Task instructions: Where an image appears, leave it out; otherwise repeat the data exactly.
------ Data shown
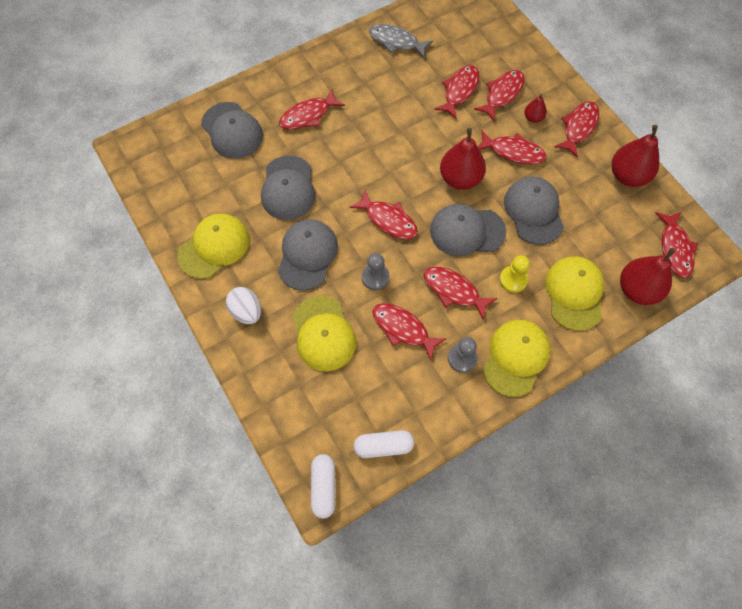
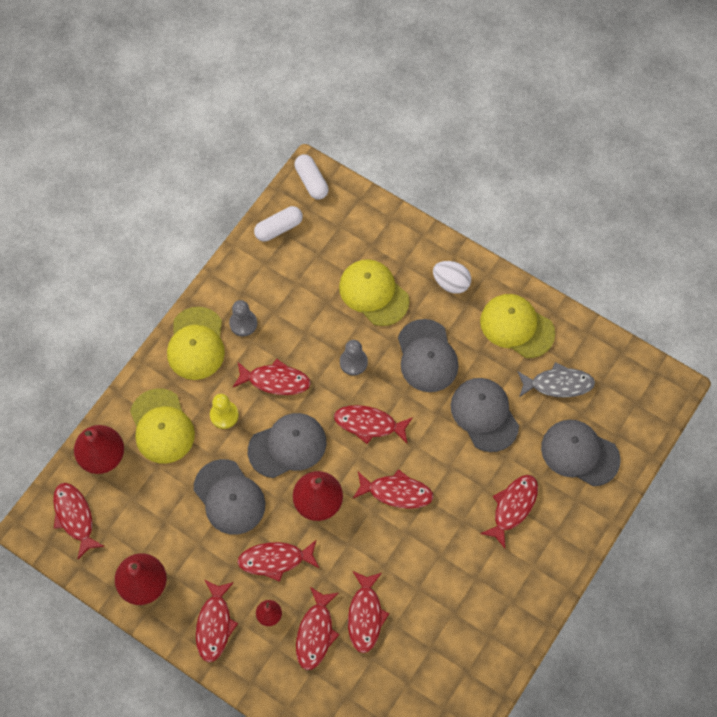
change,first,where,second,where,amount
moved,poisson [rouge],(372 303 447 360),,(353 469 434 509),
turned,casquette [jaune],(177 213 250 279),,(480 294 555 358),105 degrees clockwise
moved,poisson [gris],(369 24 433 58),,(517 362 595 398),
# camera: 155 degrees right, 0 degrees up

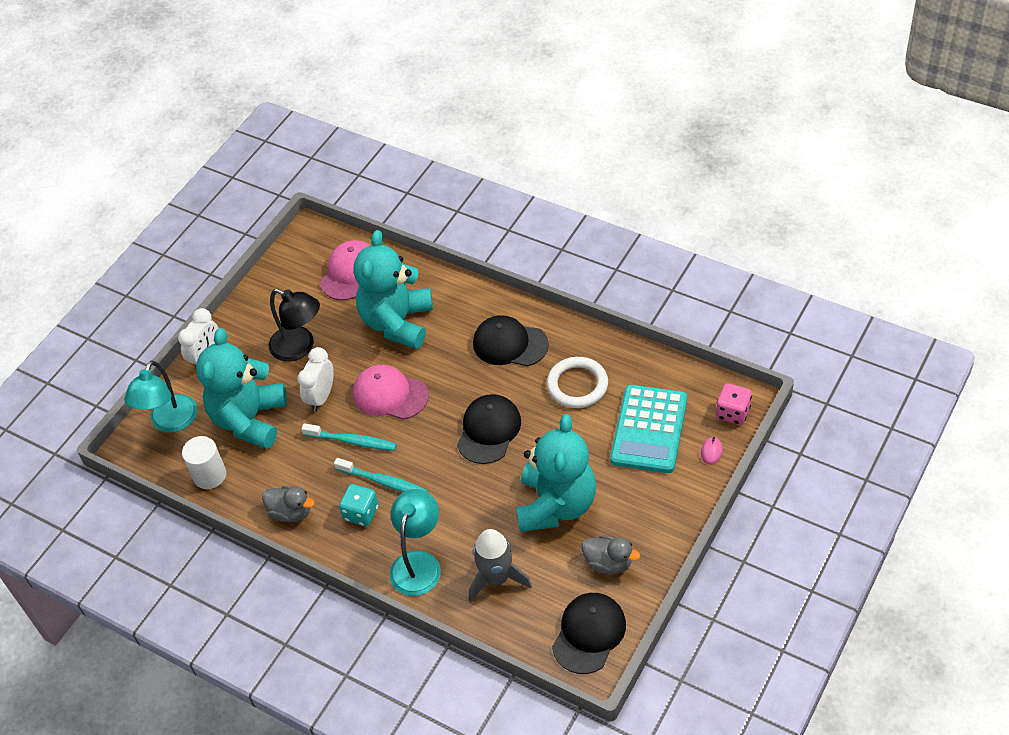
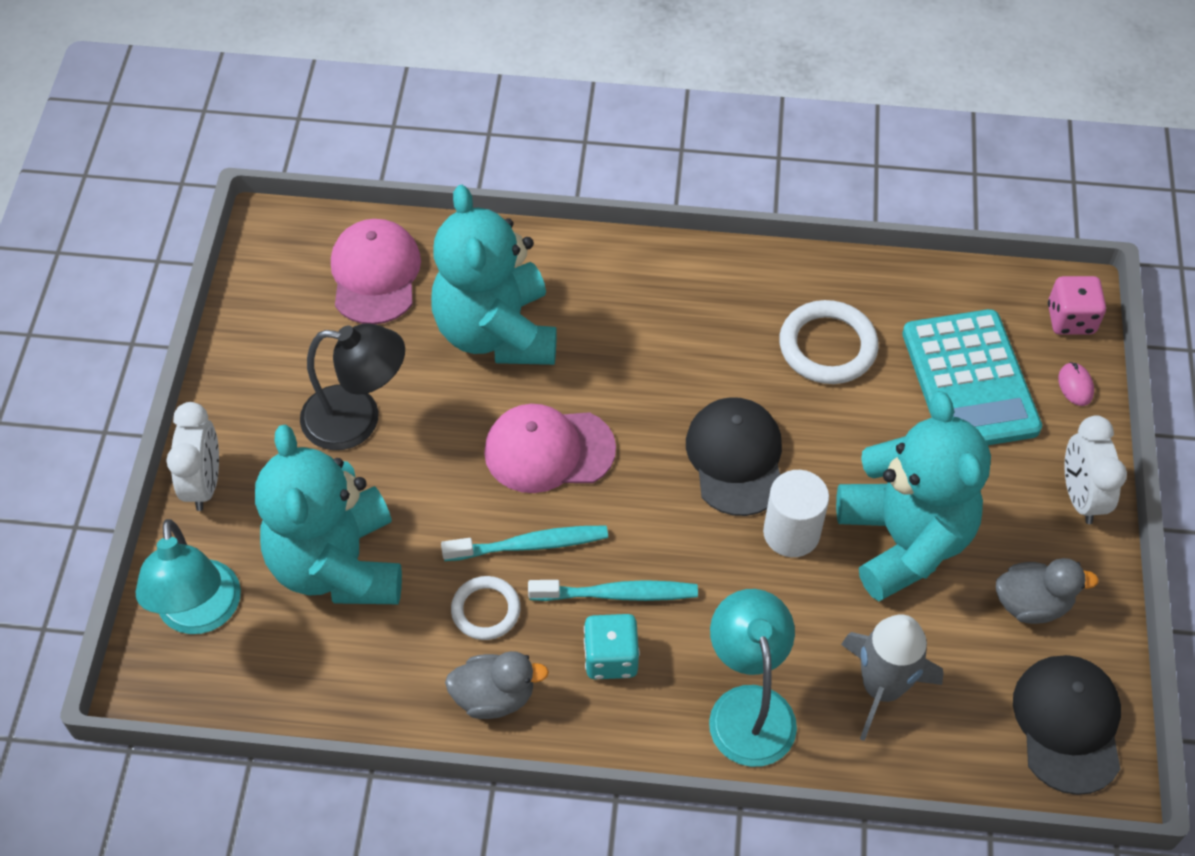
change,first,where,second,where,amount
added,,,anneau [blanc],(451 576 521 640),
moved,cylindre [blanc],(182 436 226 489),,(763 470 829 557),
moved,réveil [blanc],(297 347 334 411),,(1064 415 1127 524),
removed,casquette [noir],(473 315 549 366),,,
# camera: 30 degrees left, 5 degrees up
------------
Response:
change,first,where,second,where,amount
moved,poisson [rouge],(372 303 447 360),,(353 469 434 509),
turned,casquette [jaune],(177 213 250 279),,(480 294 555 358),105 degrees clockwise
moved,poisson [gris],(369 24 433 58),,(517 362 595 398),
# camera: 155 degrees right, 0 degrees up

change,first,where,second,where,amount
added,,,anneau [blanc],(451 576 521 640),
moved,cylindre [blanc],(182 436 226 489),,(763 470 829 557),
moved,réveil [blanc],(297 347 334 411),,(1064 415 1127 524),
removed,casquette [noir],(473 315 549 366),,,
# camera: 30 degrees left, 5 degrees up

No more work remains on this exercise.